• _Exercise brief_:
Output the span of lines from the one that contains "black arrow: (33, 104) -> (31, 117), moved" through the end of the records, inclusive, exactly as written and free of pictures.

• _Shape transformation data_:
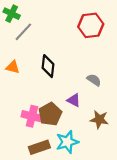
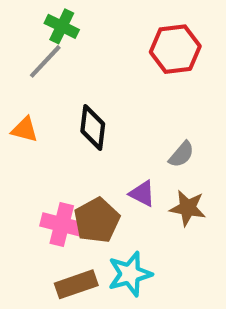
green cross: (12, 14) -> (62, 26), moved
gray semicircle: (94, 80) -> (181, 154), turned 96
brown star: (99, 119) -> (188, 208), moved

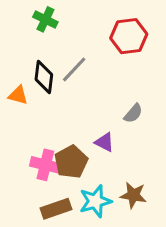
gray line: (45, 61) -> (74, 69), moved
black diamond: (93, 127) -> (44, 77), moved
brown star: (188, 208) -> (133, 195), moved

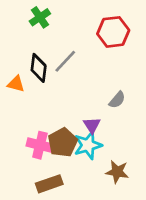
green cross: (45, 19) -> (40, 17), turned 30
purple triangle: (104, 142) -> (92, 125), turned 30
cyan star: (95, 201) -> (88, 145), moved

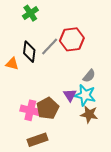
red hexagon: (113, 32) -> (72, 39), moved
cyan star: (88, 145) -> (85, 95), moved, turned 30
brown star: (117, 172) -> (89, 114), moved

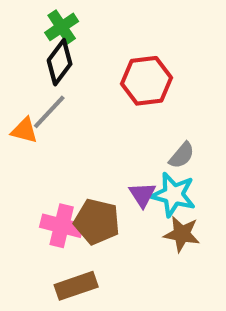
gray line: (50, 47) -> (49, 112), moved
black diamond: (29, 52) -> (60, 62), moved, turned 30
brown pentagon: (48, 108) -> (97, 222), turned -30

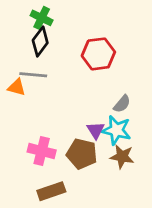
green cross: (62, 27) -> (42, 18), turned -30
gray line: (49, 112) -> (33, 75), turned 52
brown pentagon: (97, 222) -> (82, 154), moved

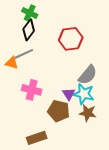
gray line: (33, 75) -> (24, 54), turned -30
gray semicircle: (122, 104) -> (88, 75), size x1.5
pink cross: (42, 151) -> (32, 90), moved

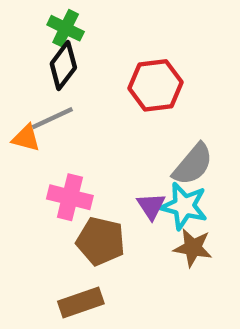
brown pentagon: (59, 111) -> (101, 241), moved

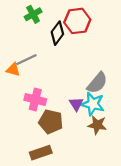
green cross: (66, 28) -> (33, 14), turned 35
black diamond: (63, 66) -> (57, 33), moved
red hexagon: (156, 85) -> (77, 21), moved

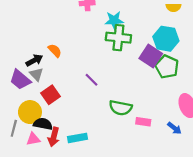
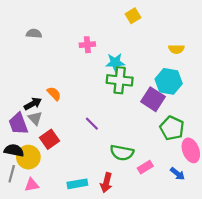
green pentagon: (167, 67) -> (172, 128), moved
purple trapezoid: (20, 80) -> (18, 124), turned 30
pink rectangle: (143, 122) -> (145, 167), turned -40
black semicircle: (43, 124) -> (14, 150), moved
red arrow: (54, 137) -> (106, 183), moved

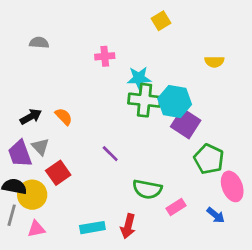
cyan hexagon: (169, 81) -> (175, 102), moved
black arrow: (33, 104) -> (31, 117), moved

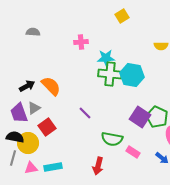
orange semicircle: (64, 117) -> (51, 86), size x1.5
purple square: (186, 123) -> (140, 117), moved
gray triangle: (40, 147) -> (34, 108), turned 40
pink rectangle: (176, 207) -> (133, 152), turned 64
cyan rectangle: (92, 228) -> (53, 167), moved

• _Solution for this problem_:
black arrow: (33, 104) -> (31, 117), moved

orange semicircle: (64, 117) -> (51, 86), size x1.5
purple square: (186, 123) -> (140, 117), moved
gray triangle: (40, 147) -> (34, 108), turned 40
pink rectangle: (176, 207) -> (133, 152), turned 64
cyan rectangle: (92, 228) -> (53, 167), moved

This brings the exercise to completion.